[Difference listings]
<<<<
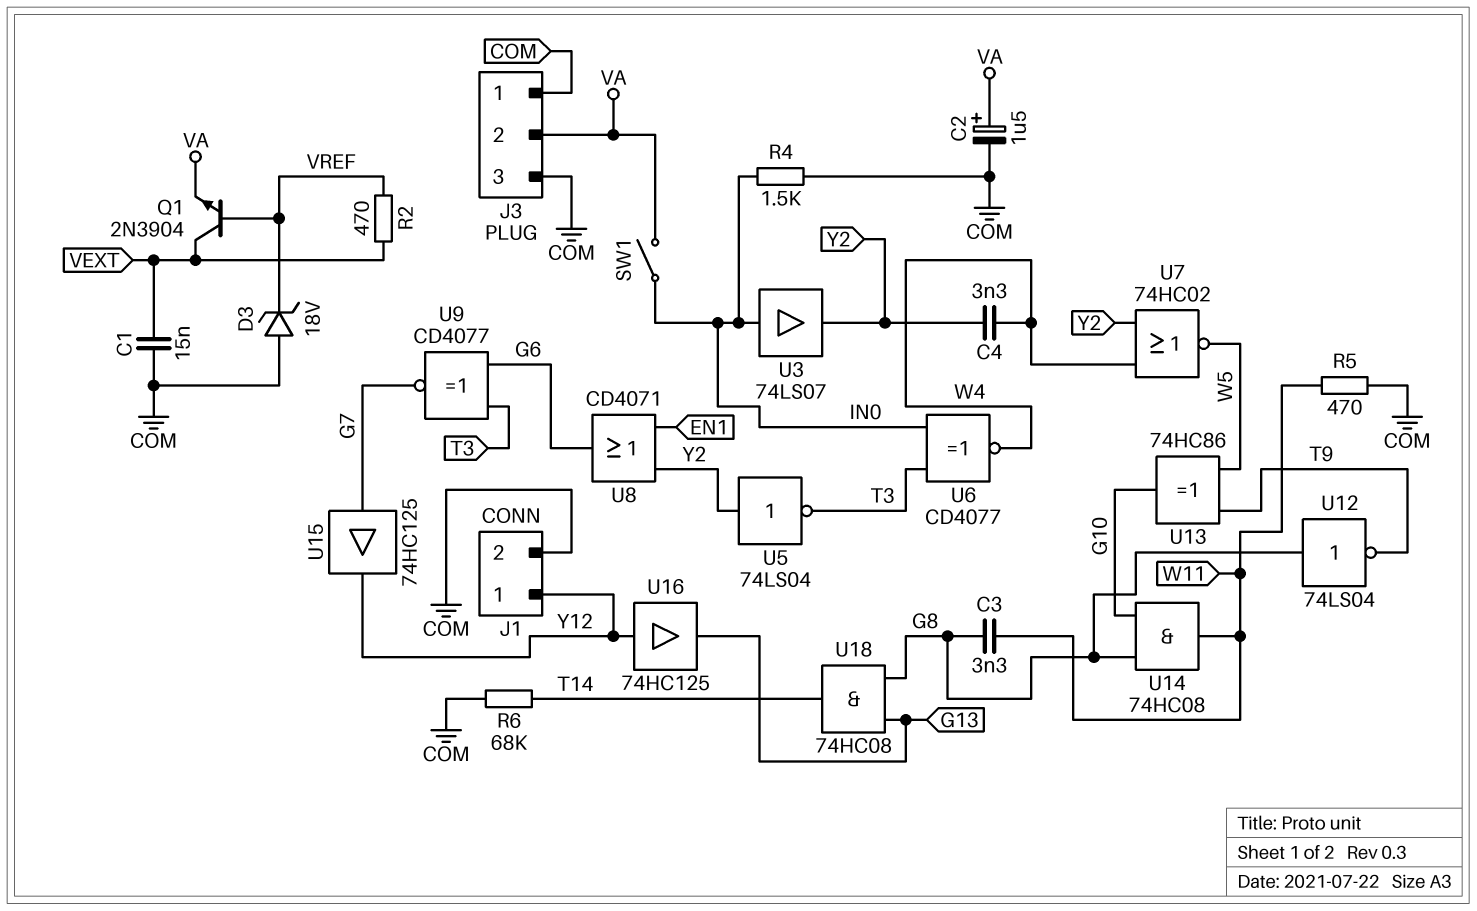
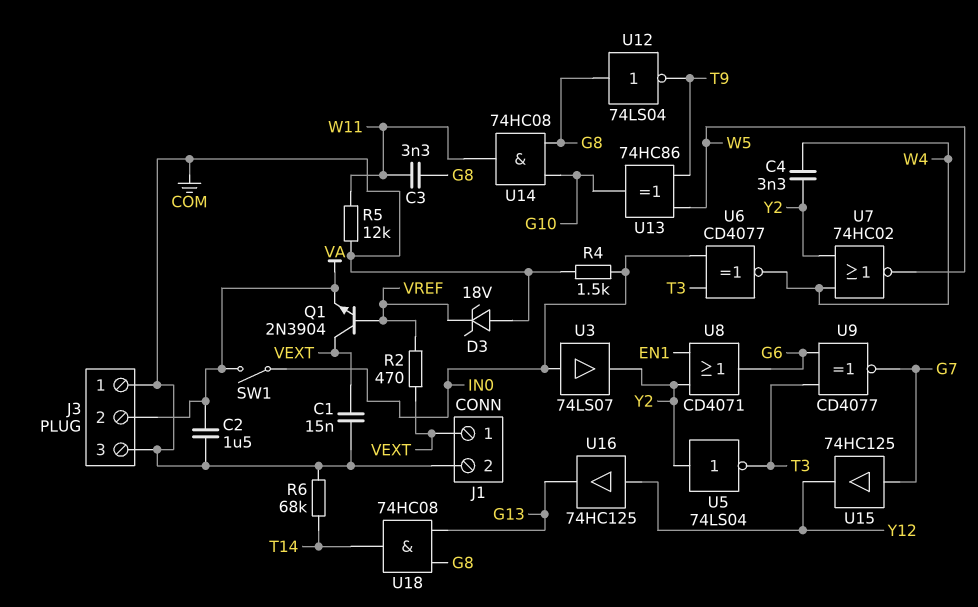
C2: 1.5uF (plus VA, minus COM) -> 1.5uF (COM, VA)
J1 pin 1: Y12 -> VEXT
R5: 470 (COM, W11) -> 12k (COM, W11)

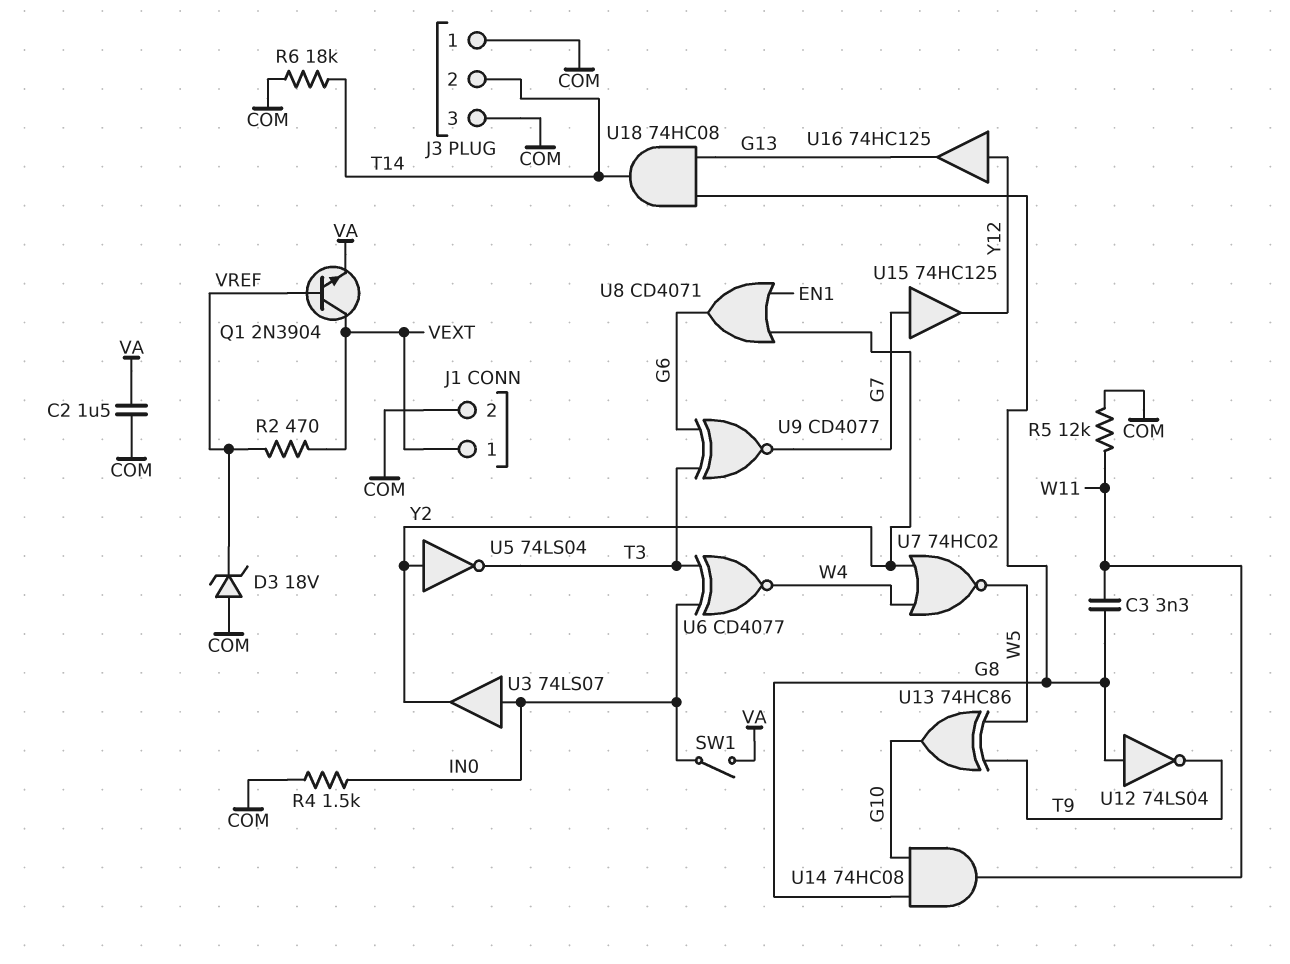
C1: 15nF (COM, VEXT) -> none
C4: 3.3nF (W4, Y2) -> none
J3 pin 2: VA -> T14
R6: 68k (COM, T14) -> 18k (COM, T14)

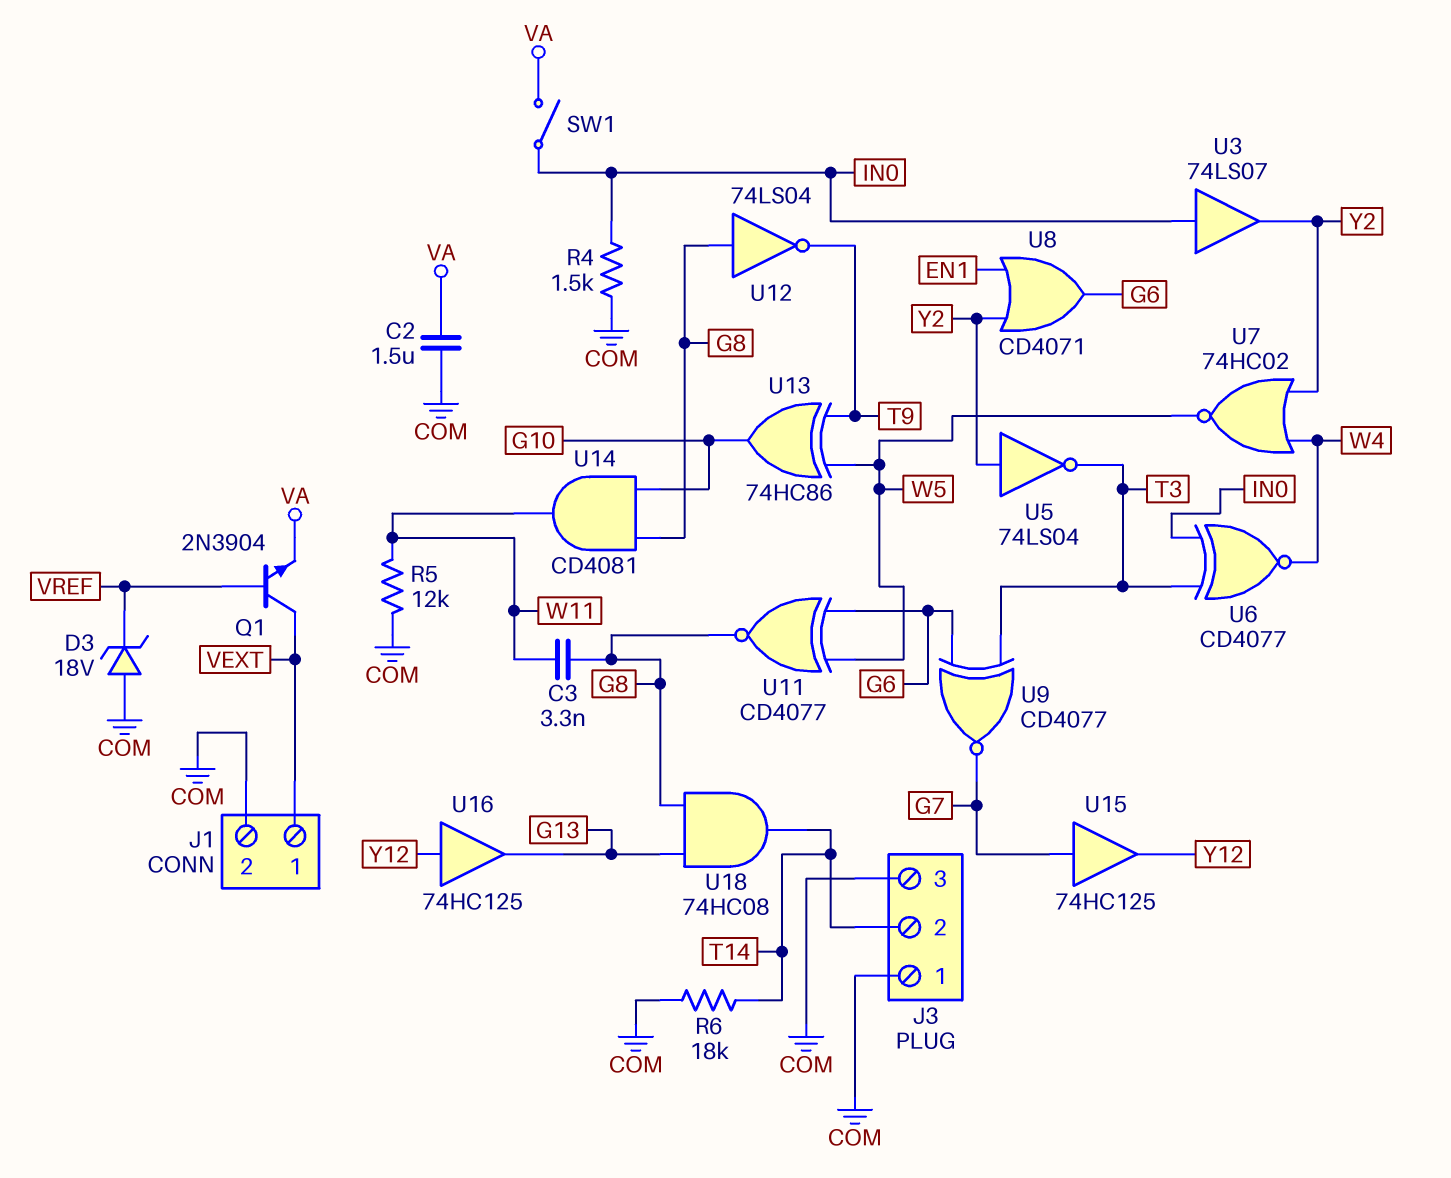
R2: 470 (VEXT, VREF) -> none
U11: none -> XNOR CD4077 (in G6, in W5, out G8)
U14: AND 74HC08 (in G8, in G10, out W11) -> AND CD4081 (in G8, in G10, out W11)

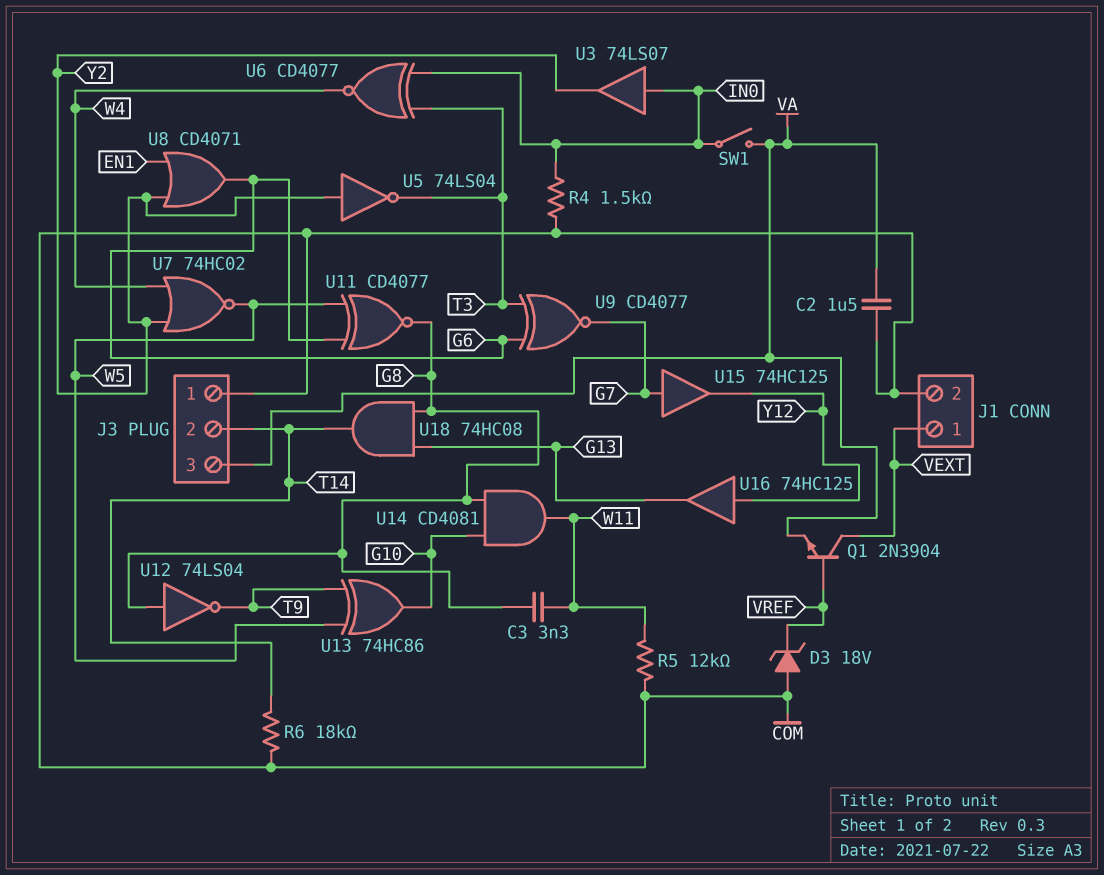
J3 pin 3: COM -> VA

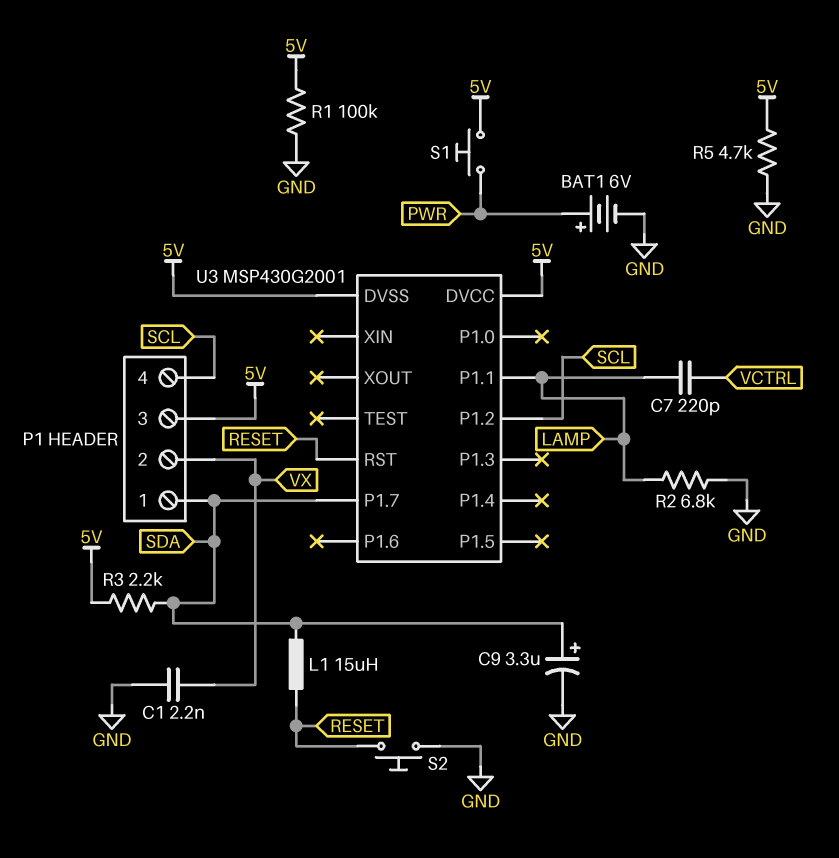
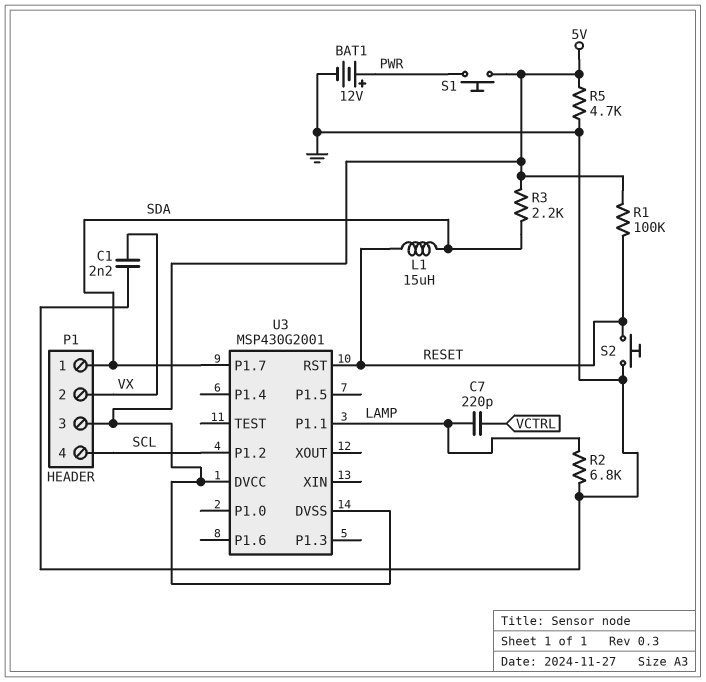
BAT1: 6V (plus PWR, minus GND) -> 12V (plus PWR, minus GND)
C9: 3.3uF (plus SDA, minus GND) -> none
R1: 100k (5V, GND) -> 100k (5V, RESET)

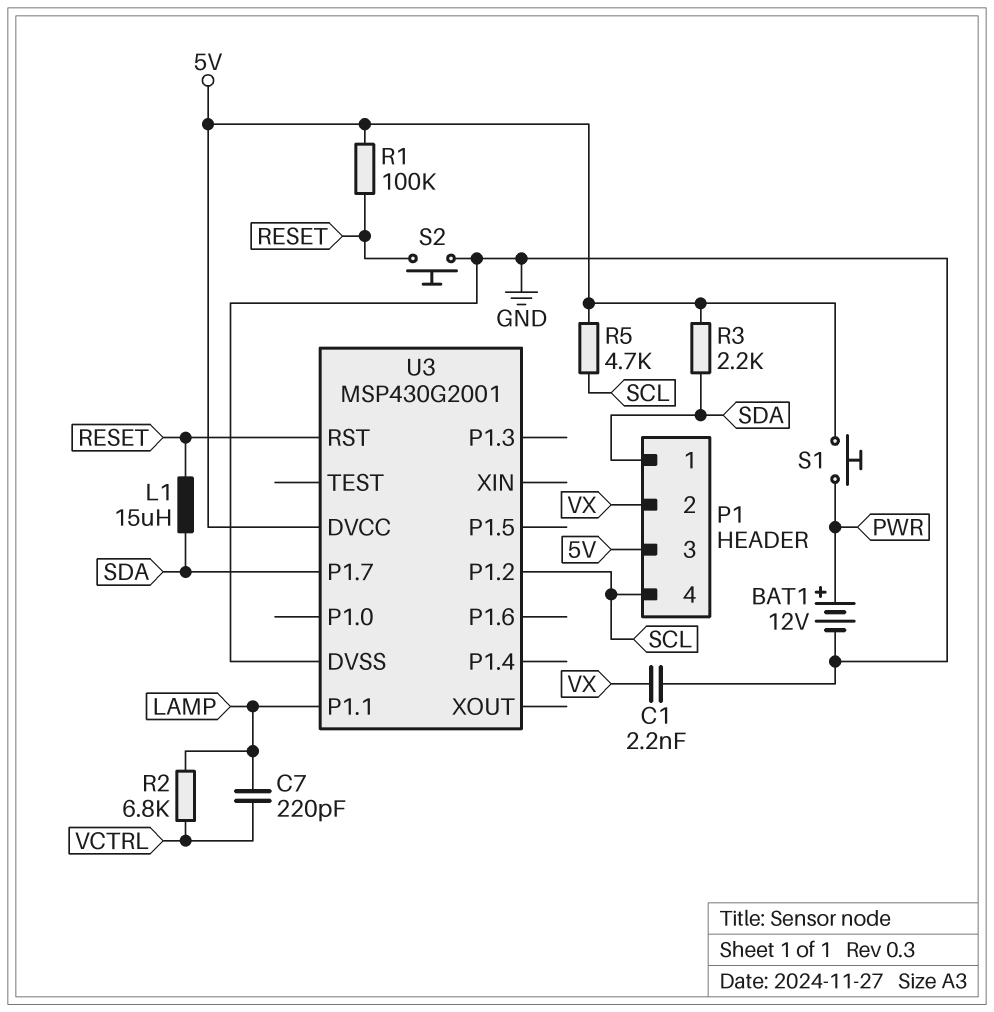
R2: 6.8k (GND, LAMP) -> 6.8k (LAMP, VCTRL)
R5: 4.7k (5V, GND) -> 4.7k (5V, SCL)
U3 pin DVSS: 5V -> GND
>>>>
→ **TASK DESCRIPTION**
In the copy, each entry above must match exactly, and no picture may be carried over.

→ **EXPECTED ANSWER**
C2: 1.5uF (plus VA, minus COM) -> 1.5uF (COM, VA)
J1 pin 1: Y12 -> VEXT
R5: 470 (COM, W11) -> 12k (COM, W11)

C1: 15nF (COM, VEXT) -> none
C4: 3.3nF (W4, Y2) -> none
J3 pin 2: VA -> T14
R6: 68k (COM, T14) -> 18k (COM, T14)

R2: 470 (VEXT, VREF) -> none
U11: none -> XNOR CD4077 (in G6, in W5, out G8)
U14: AND 74HC08 (in G8, in G10, out W11) -> AND CD4081 (in G8, in G10, out W11)

J3 pin 3: COM -> VA

BAT1: 6V (plus PWR, minus GND) -> 12V (plus PWR, minus GND)
C9: 3.3uF (plus SDA, minus GND) -> none
R1: 100k (5V, GND) -> 100k (5V, RESET)

R2: 6.8k (GND, LAMP) -> 6.8k (LAMP, VCTRL)
R5: 4.7k (5V, GND) -> 4.7k (5V, SCL)
U3 pin DVSS: 5V -> GND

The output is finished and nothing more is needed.